**SUPPLIED MATERIAL:**
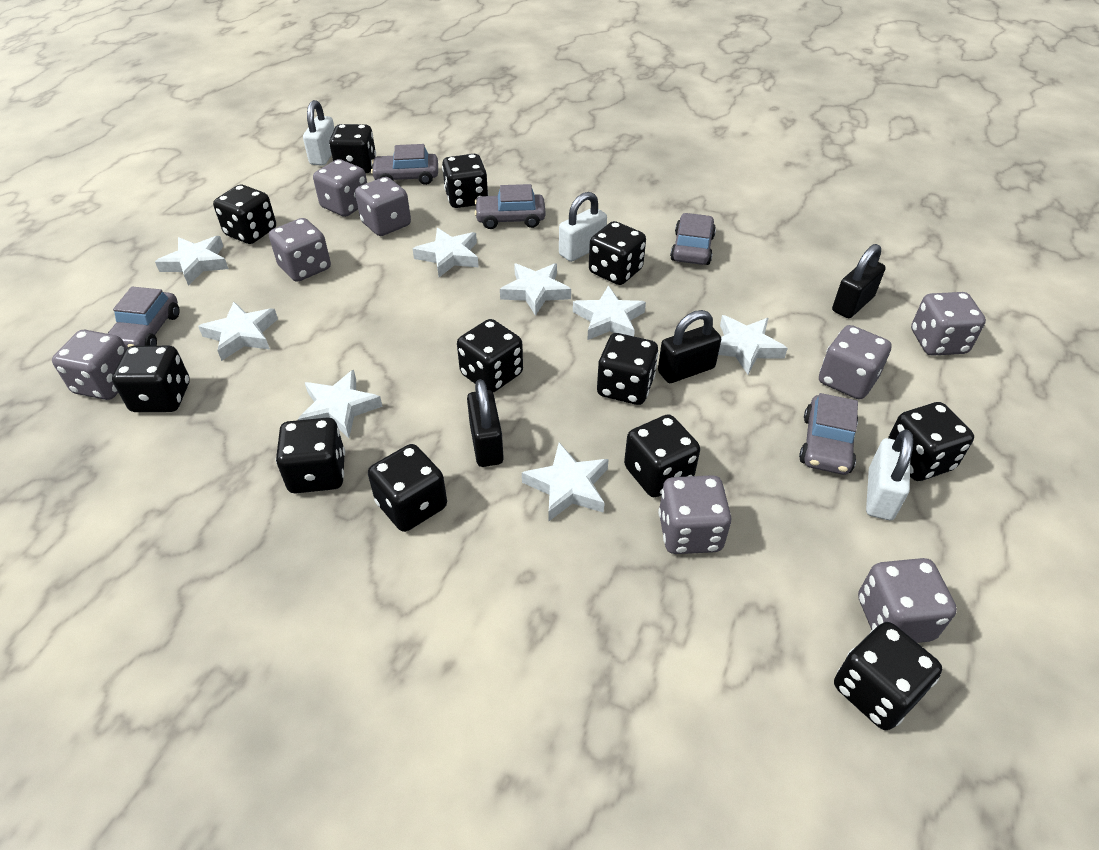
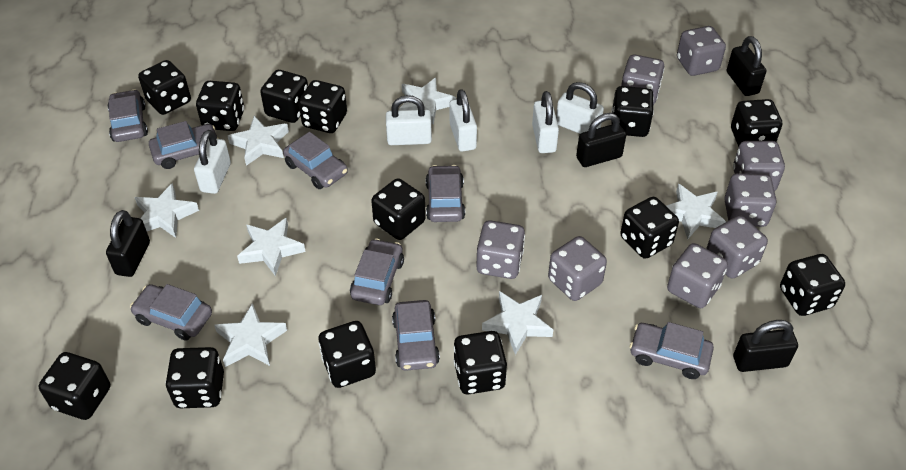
black dice: 12 -> 13
black padlock: 3 -> 4
grey car: 5 -> 8
white padlock: 3 -> 5
white star: 8 -> 7

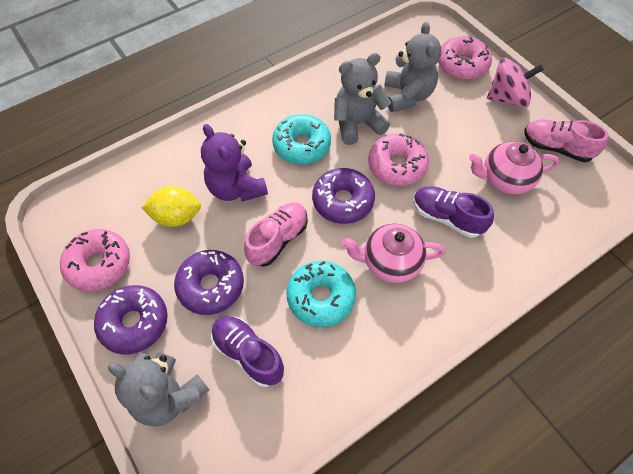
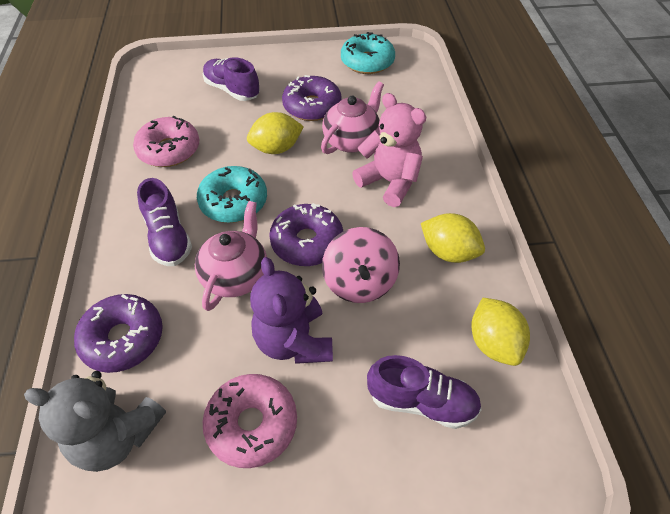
grey teddy bear: 3 -> 1
pink donut: 3 -> 2
pink shoe: 2 -> 0
pink teddy bear: 0 -> 1
purple shoe: 2 -> 3
yellow lemon: 1 -> 3

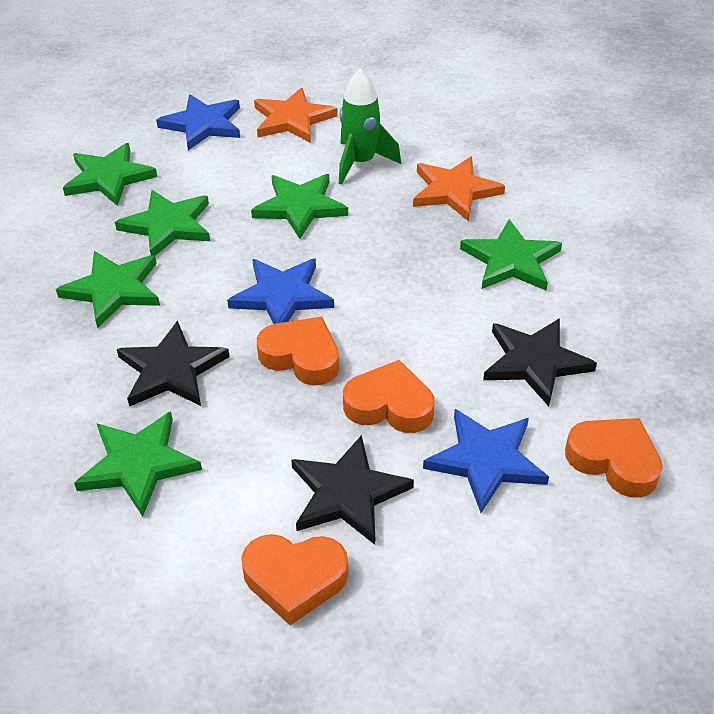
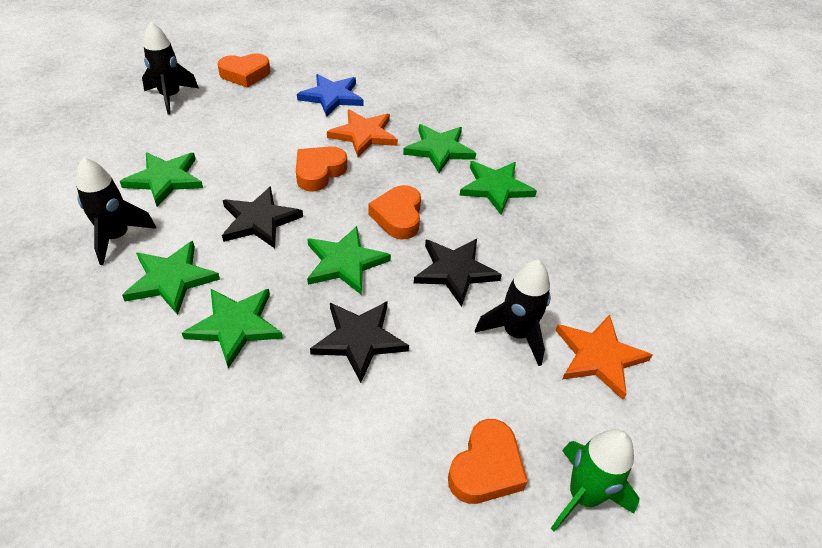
black rocket: 0 -> 3
blue star: 3 -> 1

**EXERCISE BRIEF:** Every line from the one containing "purple shoe: 2 -> 3" through the last line of the data, both included, is to be repeated exactly; the pictures are to be left out.

**RESULT BELOW:**
purple shoe: 2 -> 3
yellow lemon: 1 -> 3

black rocket: 0 -> 3
blue star: 3 -> 1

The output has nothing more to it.